======== EXERCISE INPUT ========

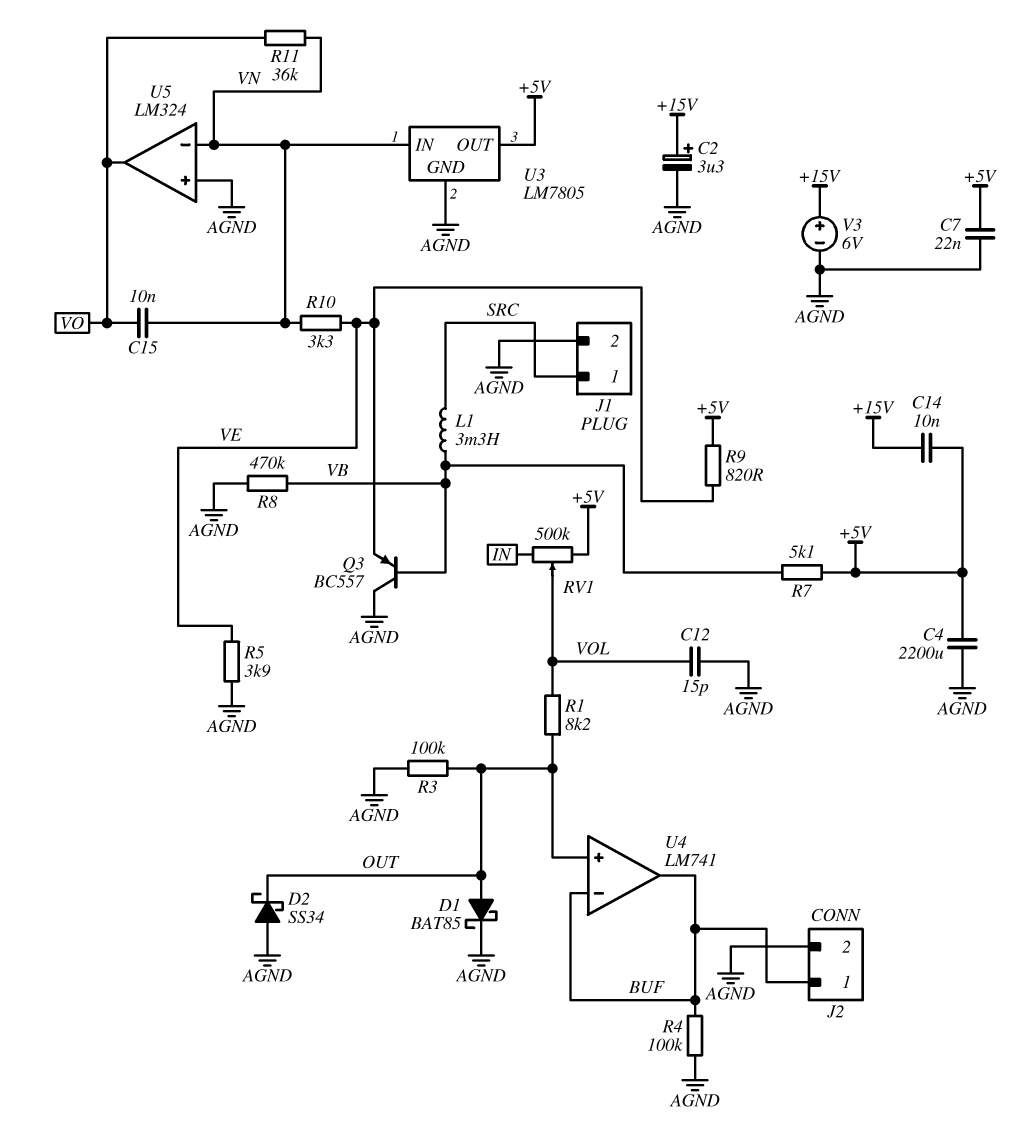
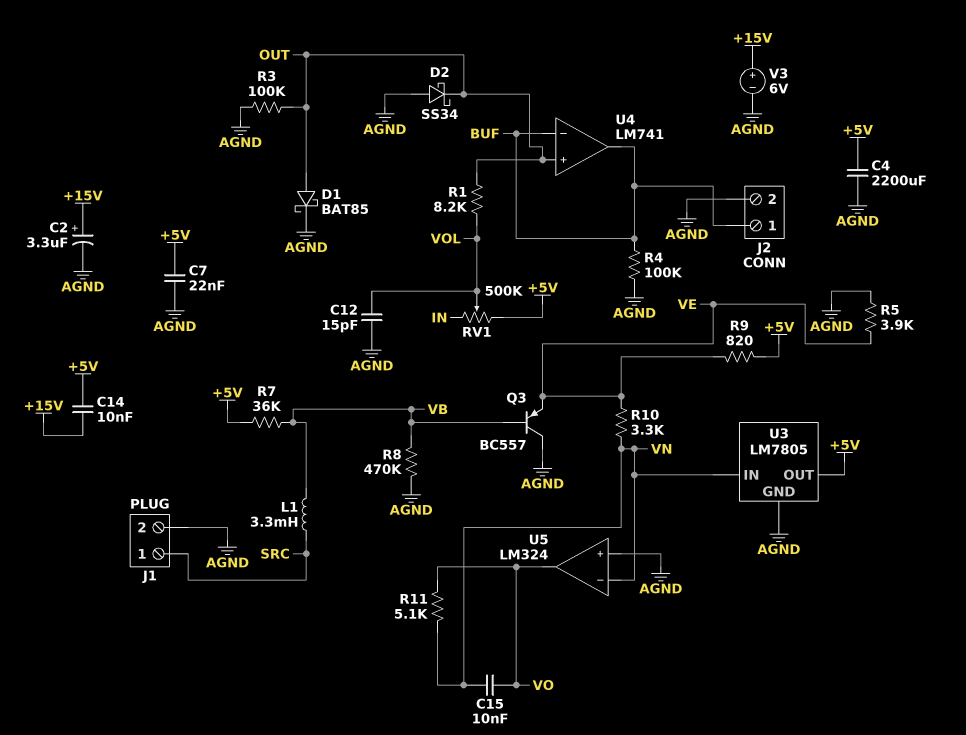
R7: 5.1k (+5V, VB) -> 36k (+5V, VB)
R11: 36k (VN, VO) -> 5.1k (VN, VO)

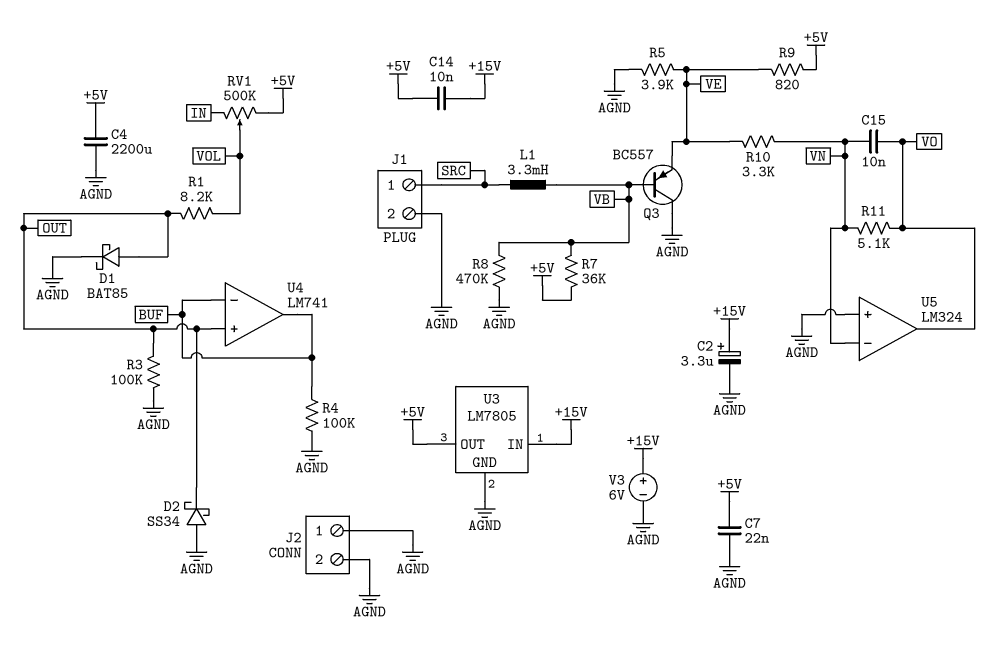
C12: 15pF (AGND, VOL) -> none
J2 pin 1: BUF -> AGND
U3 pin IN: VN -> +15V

========
======== EXERCISE INPUT ========

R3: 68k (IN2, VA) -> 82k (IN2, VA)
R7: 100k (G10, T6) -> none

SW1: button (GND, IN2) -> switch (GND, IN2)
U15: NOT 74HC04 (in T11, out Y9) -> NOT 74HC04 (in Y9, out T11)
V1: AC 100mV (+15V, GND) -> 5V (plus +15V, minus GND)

========
======== EXERCISE INPUT ========

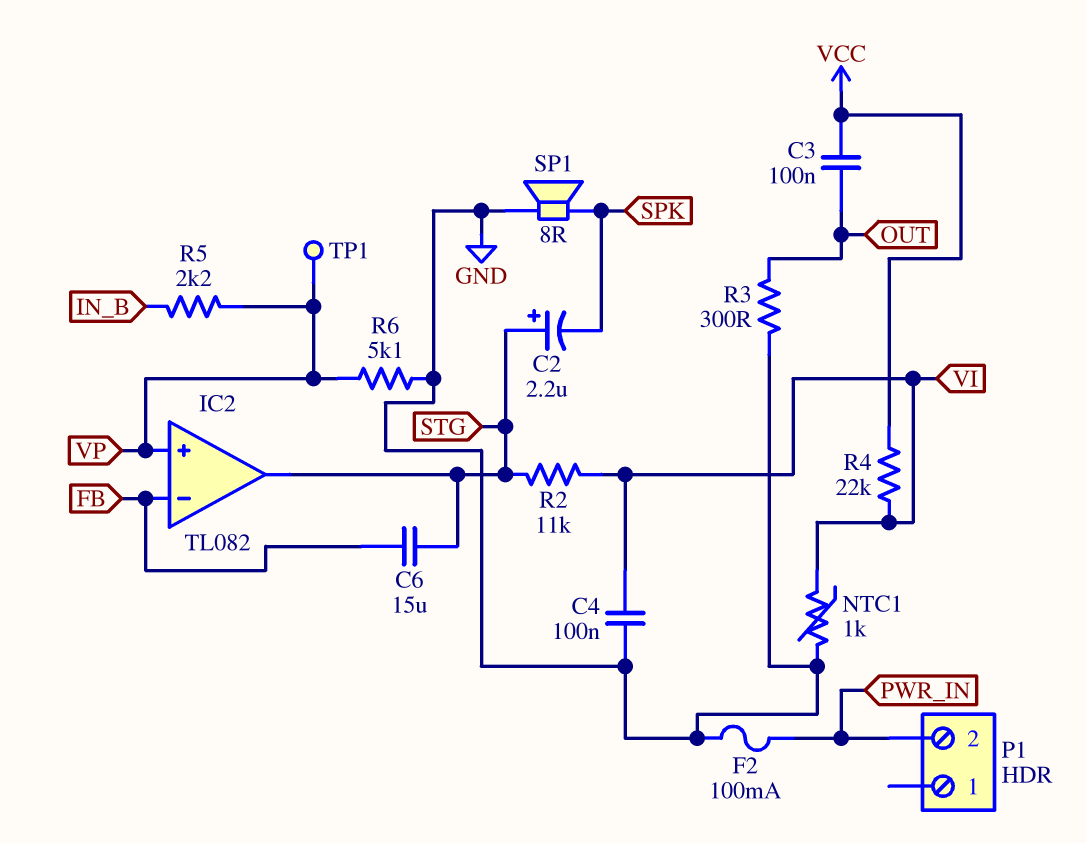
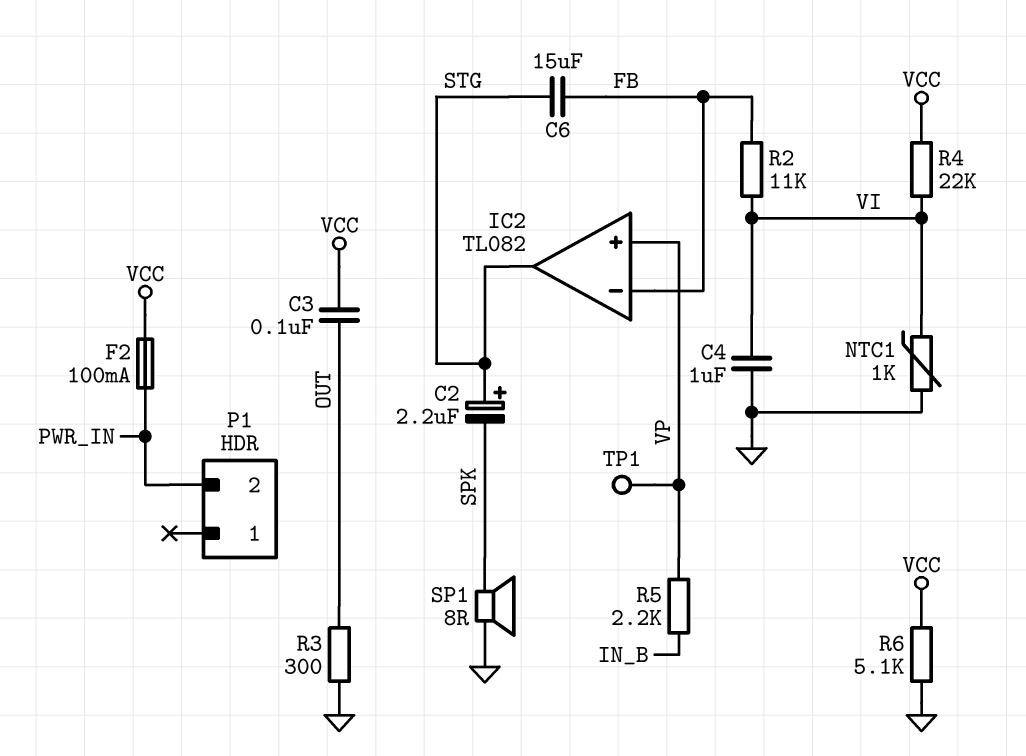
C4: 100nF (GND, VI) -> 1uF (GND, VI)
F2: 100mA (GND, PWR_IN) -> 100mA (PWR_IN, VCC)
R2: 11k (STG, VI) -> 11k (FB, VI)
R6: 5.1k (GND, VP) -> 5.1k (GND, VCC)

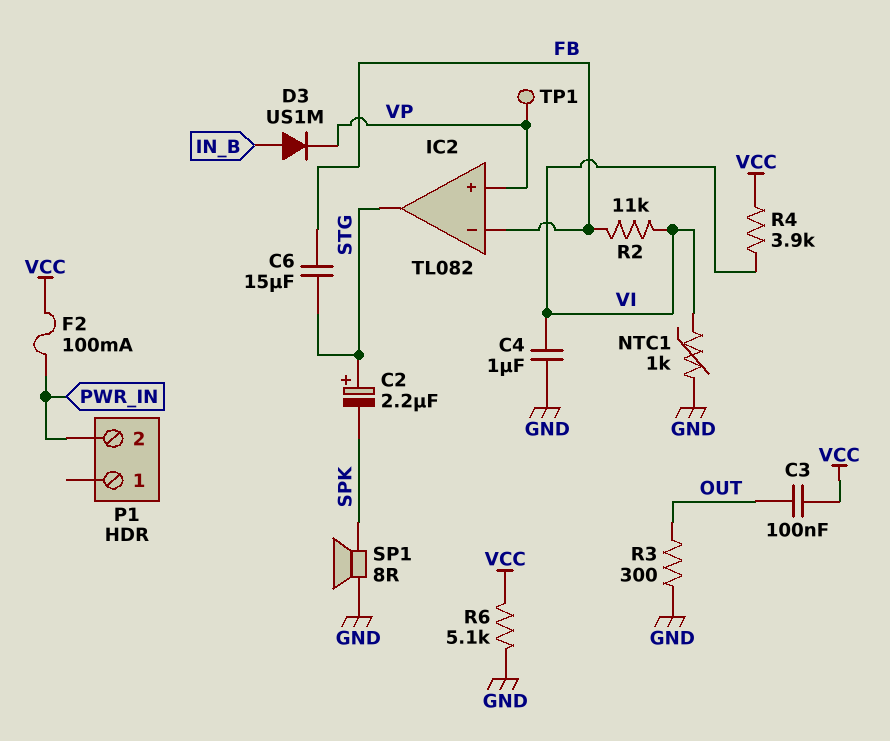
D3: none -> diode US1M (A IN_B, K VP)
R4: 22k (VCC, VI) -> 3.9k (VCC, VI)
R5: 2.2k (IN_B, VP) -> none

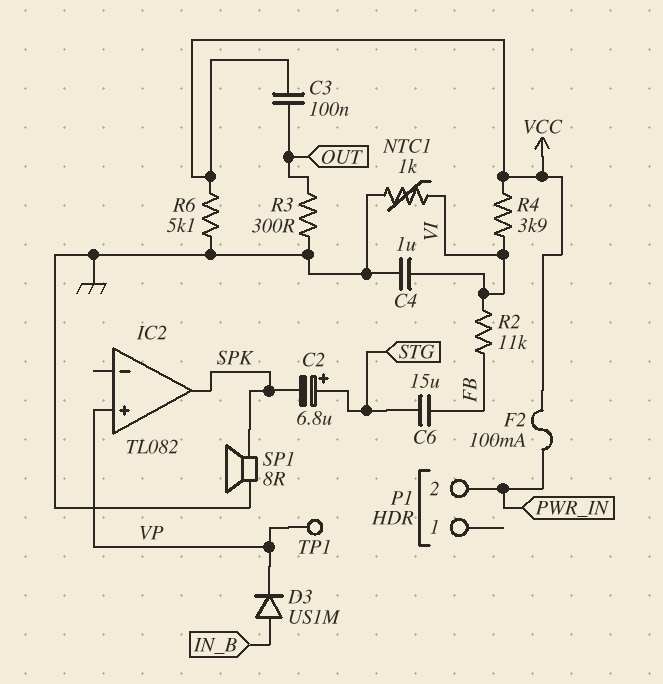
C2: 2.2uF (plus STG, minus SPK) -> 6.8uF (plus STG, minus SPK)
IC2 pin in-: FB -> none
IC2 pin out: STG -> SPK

========

- TASK -
Would you restate, exactly and with no pictures, the lines of the entries above from the one containing "R6: 5.1k (GND, VP) -> 5.1k (GND, VCC)" through the one containing "IC2 pin out: STG -> SPK"?

- OUTPUT OF THE EXERCISE -
R6: 5.1k (GND, VP) -> 5.1k (GND, VCC)

D3: none -> diode US1M (A IN_B, K VP)
R4: 22k (VCC, VI) -> 3.9k (VCC, VI)
R5: 2.2k (IN_B, VP) -> none

C2: 2.2uF (plus STG, minus SPK) -> 6.8uF (plus STG, minus SPK)
IC2 pin in-: FB -> none
IC2 pin out: STG -> SPK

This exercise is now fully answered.